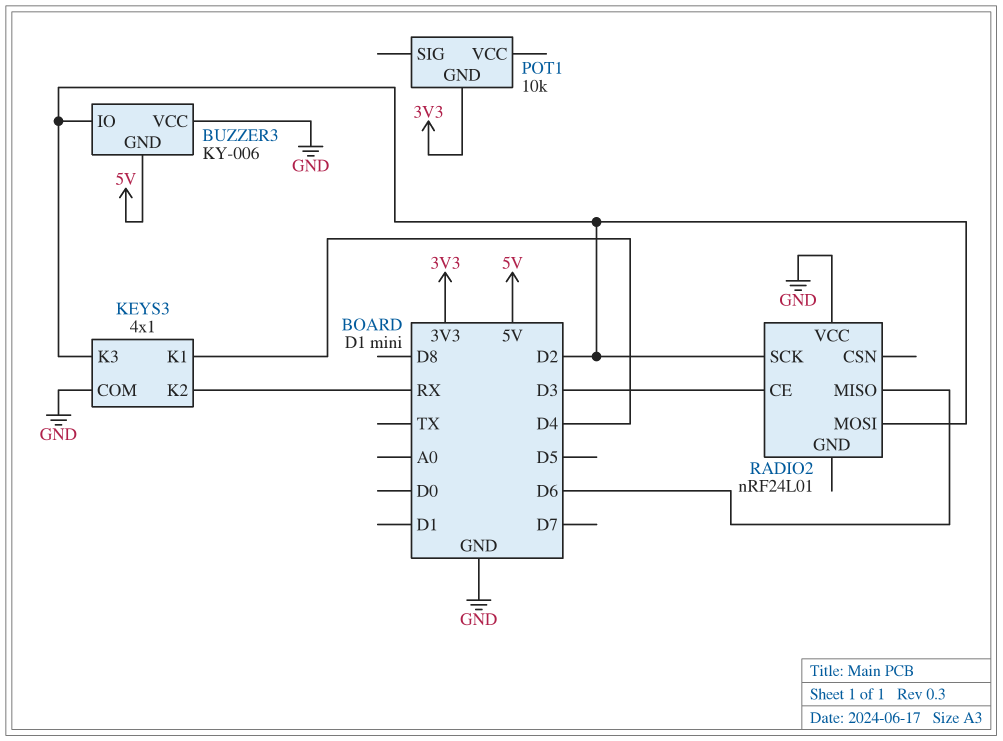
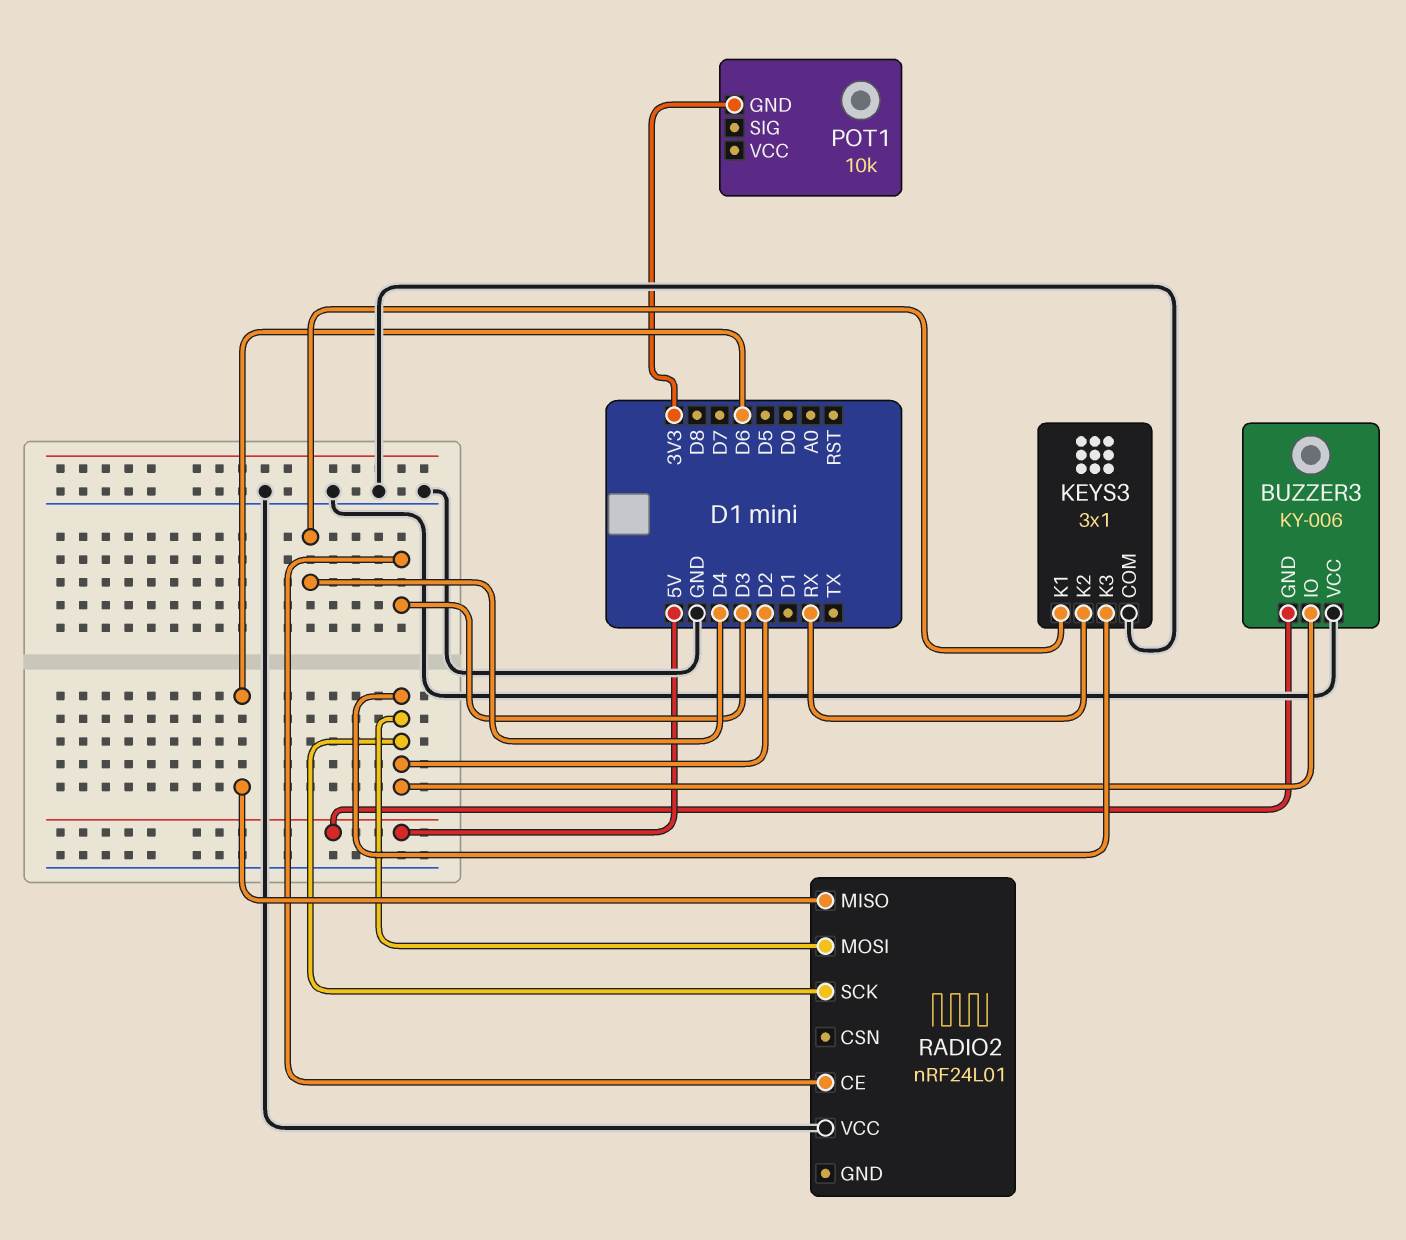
KEYS3: 4x1 -> 3x1

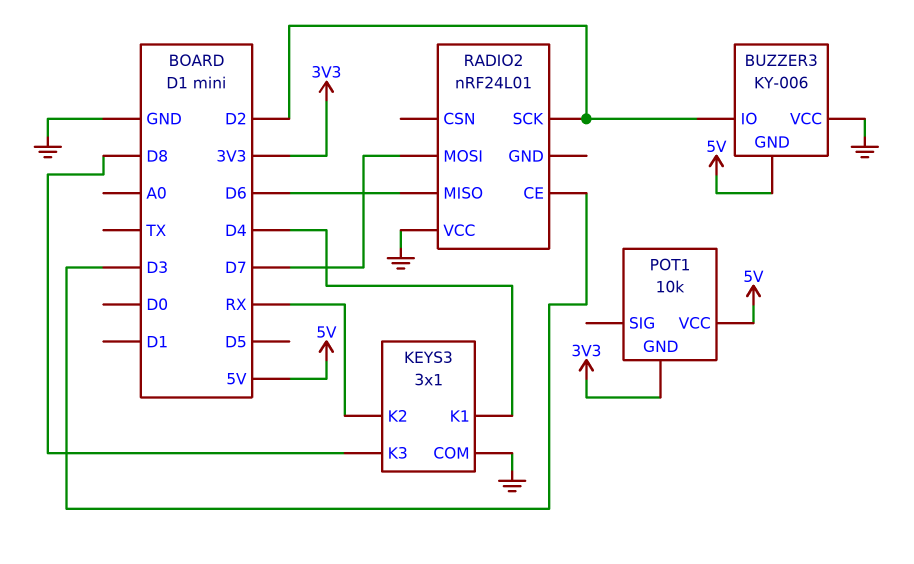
KEYS3 pin K3: D2 -> D8
POT1 pin VCC: none -> 5V
RADIO2 pin MOSI: D2 -> D7

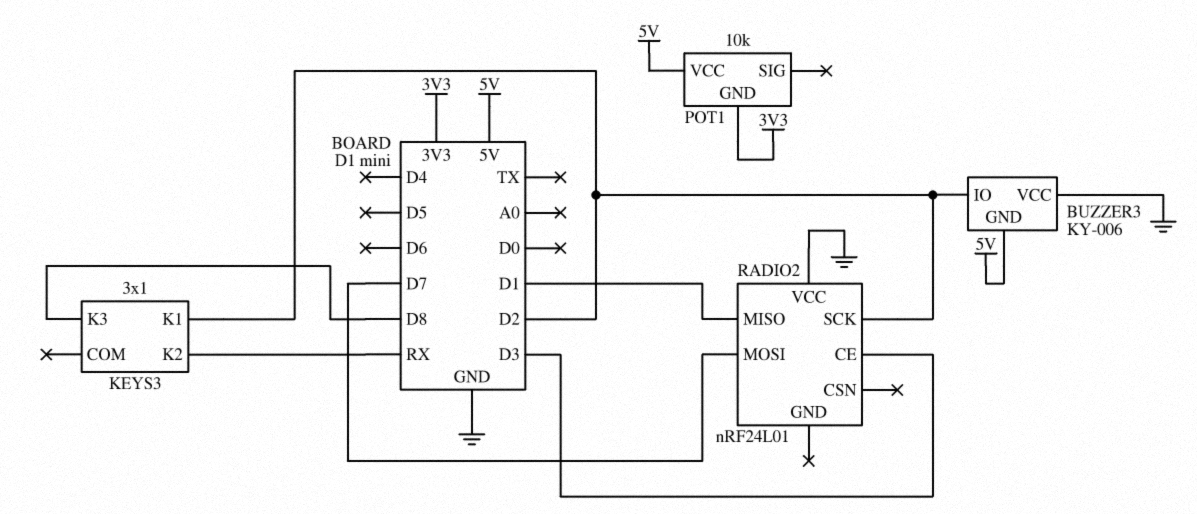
KEYS3 pin COM: GND -> none
KEYS3 pin K1: D4 -> D2
RADIO2 pin MISO: D6 -> D1

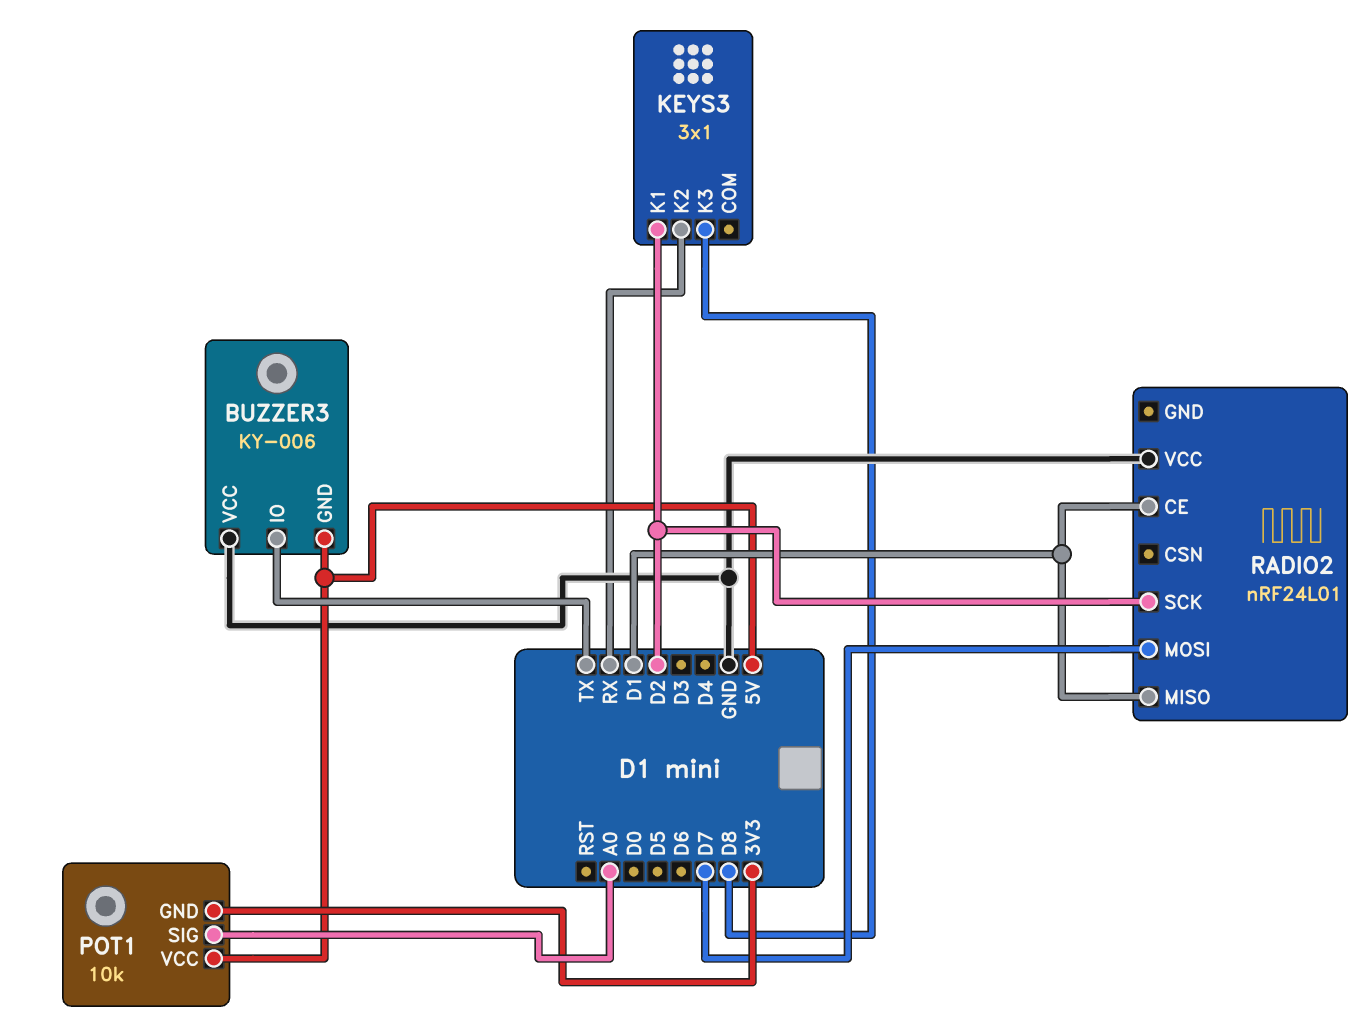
BUZZER3 pin IO: D2 -> TX
POT1 pin SIG: none -> A0
RADIO2 pin CE: D3 -> D1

◆ **Task brief**: Tally the lines in the entries above that hold the string "none" and state the tally alone.

◆ **Answer box**: 3